◆ PROBLEM REQUIREMENTS
Copy each line below that has "cupcake".

◆ RECORDS PROVIDED
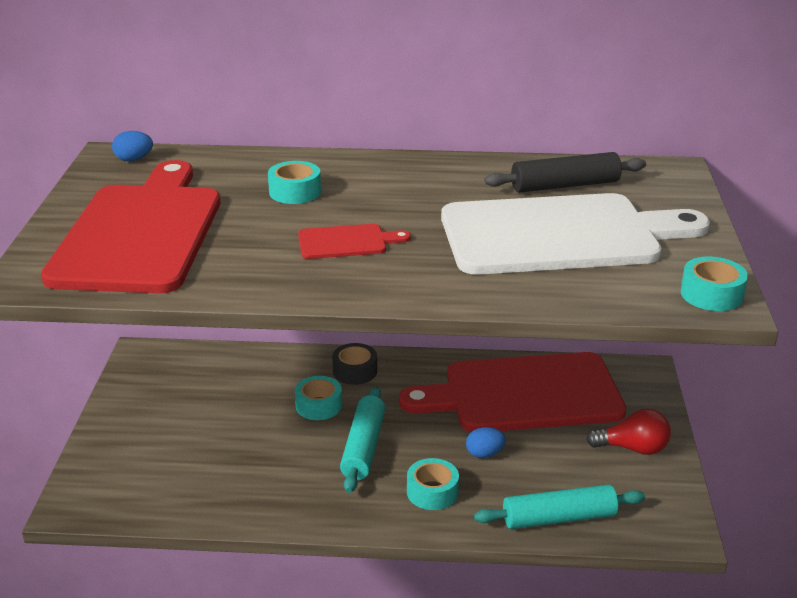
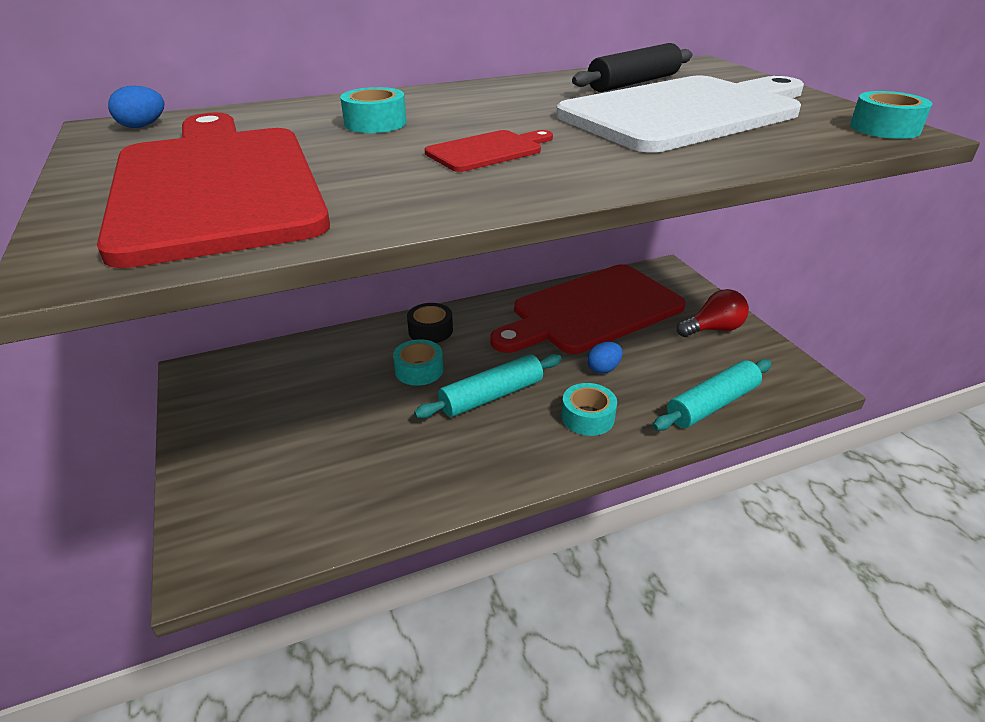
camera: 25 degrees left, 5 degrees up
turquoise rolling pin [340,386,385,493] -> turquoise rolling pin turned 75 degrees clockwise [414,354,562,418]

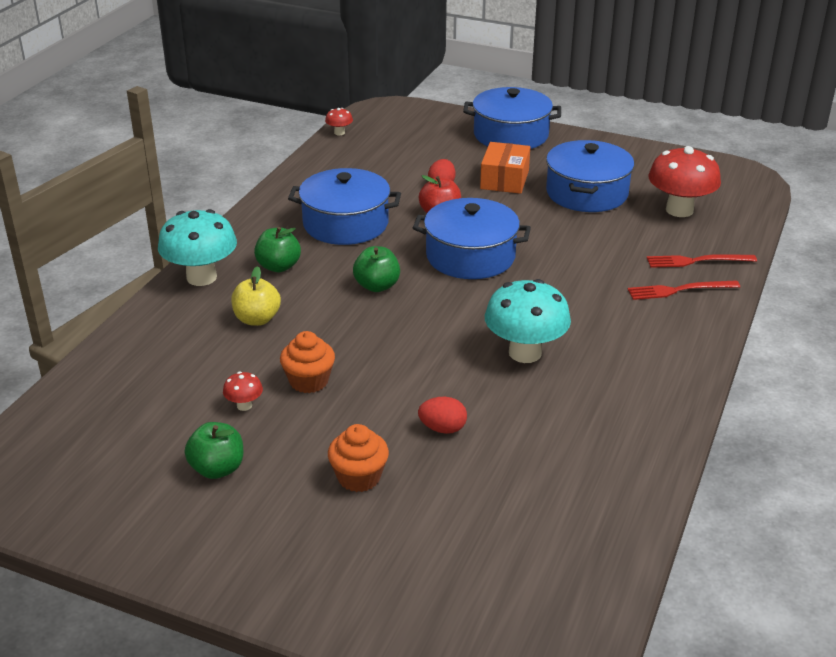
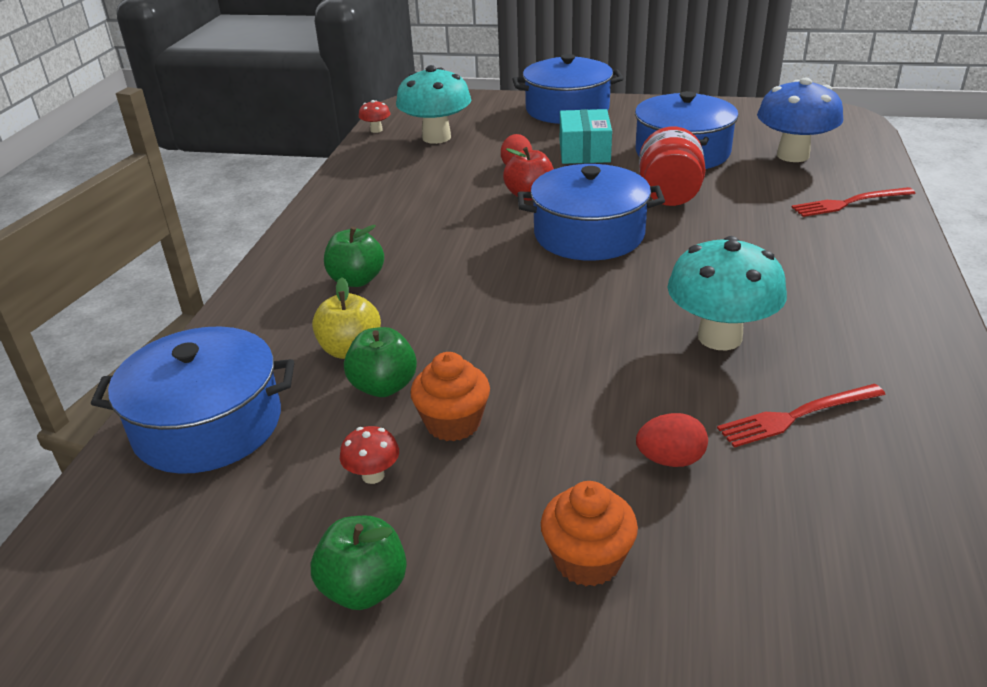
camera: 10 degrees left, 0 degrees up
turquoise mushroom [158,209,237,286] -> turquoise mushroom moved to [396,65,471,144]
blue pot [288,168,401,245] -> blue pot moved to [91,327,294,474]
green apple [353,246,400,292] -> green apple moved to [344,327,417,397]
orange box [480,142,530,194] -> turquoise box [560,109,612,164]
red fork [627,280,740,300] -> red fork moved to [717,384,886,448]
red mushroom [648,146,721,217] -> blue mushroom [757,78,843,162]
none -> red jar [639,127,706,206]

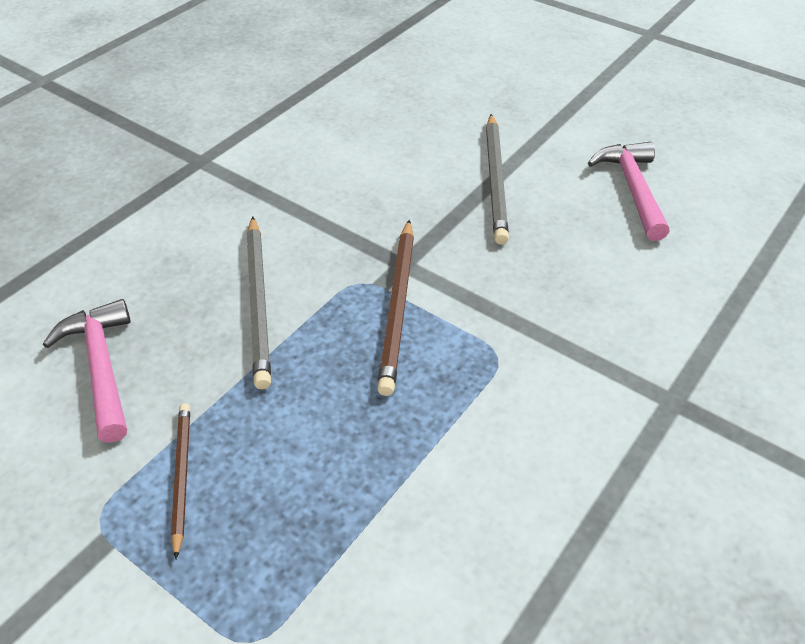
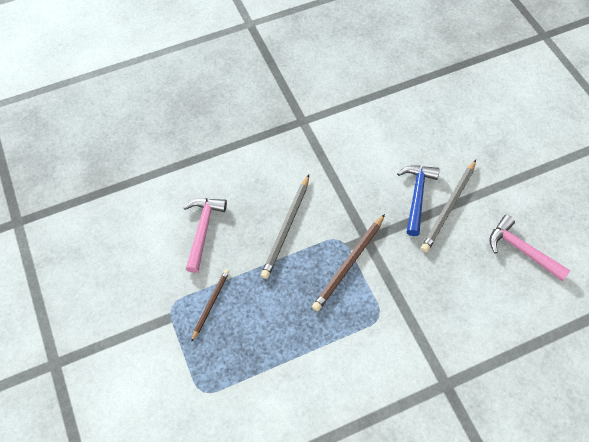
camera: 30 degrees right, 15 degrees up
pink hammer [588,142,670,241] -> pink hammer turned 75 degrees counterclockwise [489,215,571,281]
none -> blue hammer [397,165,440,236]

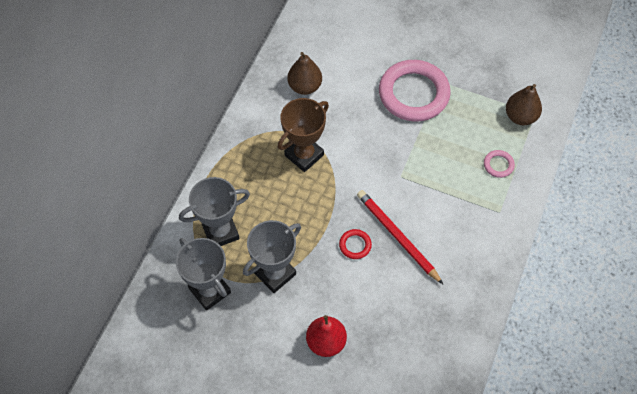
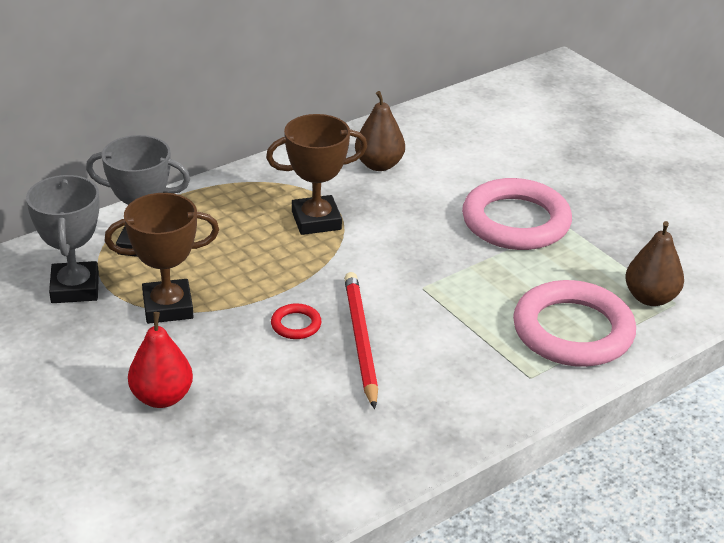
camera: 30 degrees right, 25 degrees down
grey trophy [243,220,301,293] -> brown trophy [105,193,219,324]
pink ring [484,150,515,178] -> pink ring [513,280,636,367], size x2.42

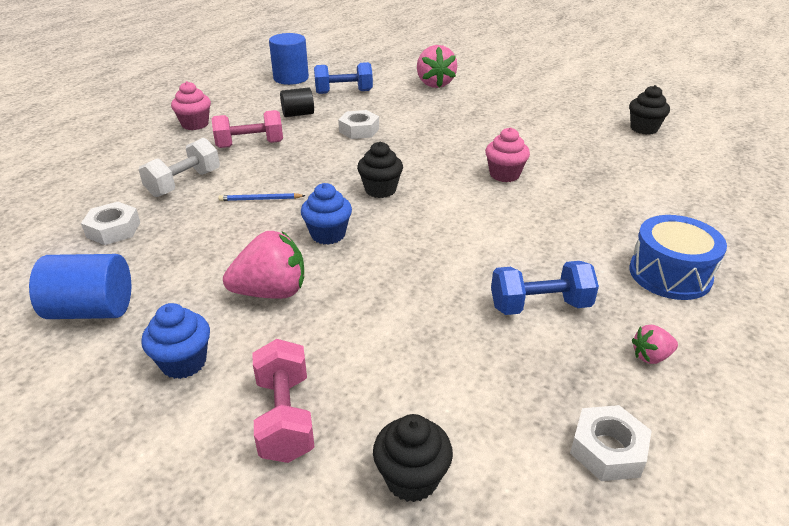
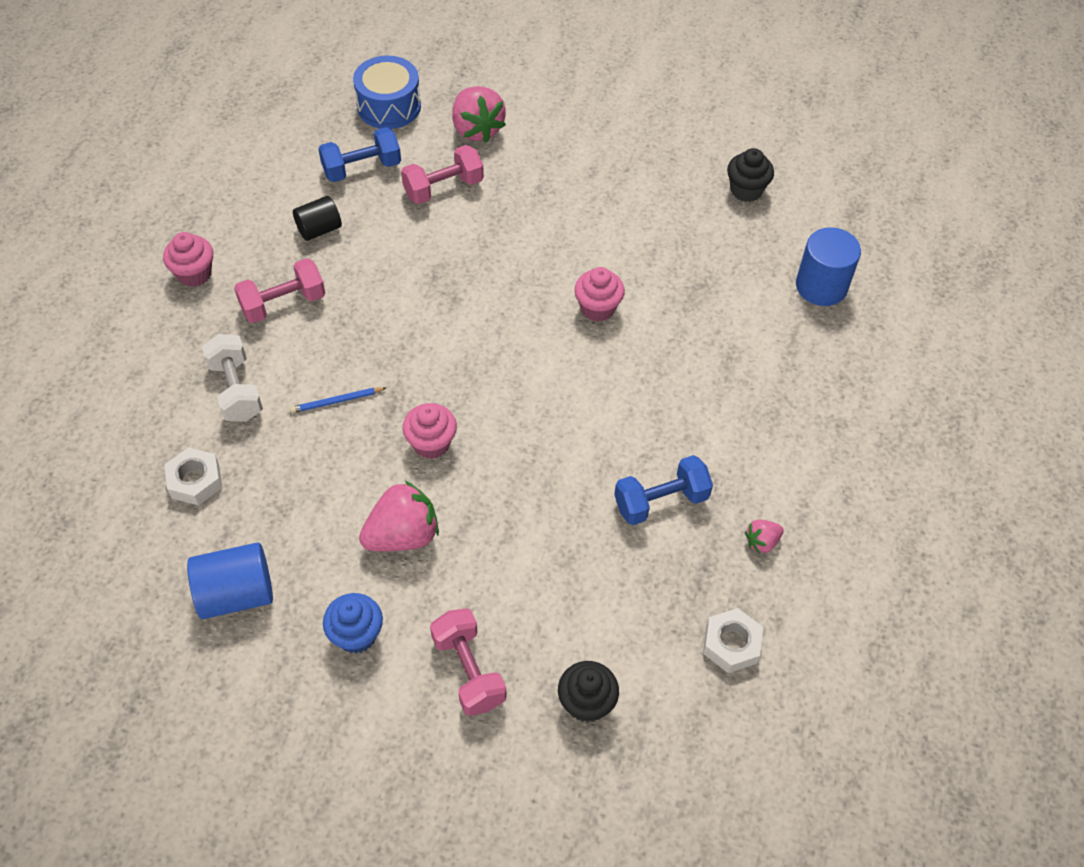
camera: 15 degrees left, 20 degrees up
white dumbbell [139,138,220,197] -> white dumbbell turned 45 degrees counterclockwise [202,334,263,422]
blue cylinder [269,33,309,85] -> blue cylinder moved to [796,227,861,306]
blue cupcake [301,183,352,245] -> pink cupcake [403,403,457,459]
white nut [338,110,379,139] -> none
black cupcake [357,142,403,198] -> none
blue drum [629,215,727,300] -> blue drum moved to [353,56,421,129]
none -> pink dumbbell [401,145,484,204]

◆ RESPONSE AREA
blue cupcake [301,183,352,245] -> pink cupcake [403,403,457,459]
black cupcake [357,142,403,198] -> none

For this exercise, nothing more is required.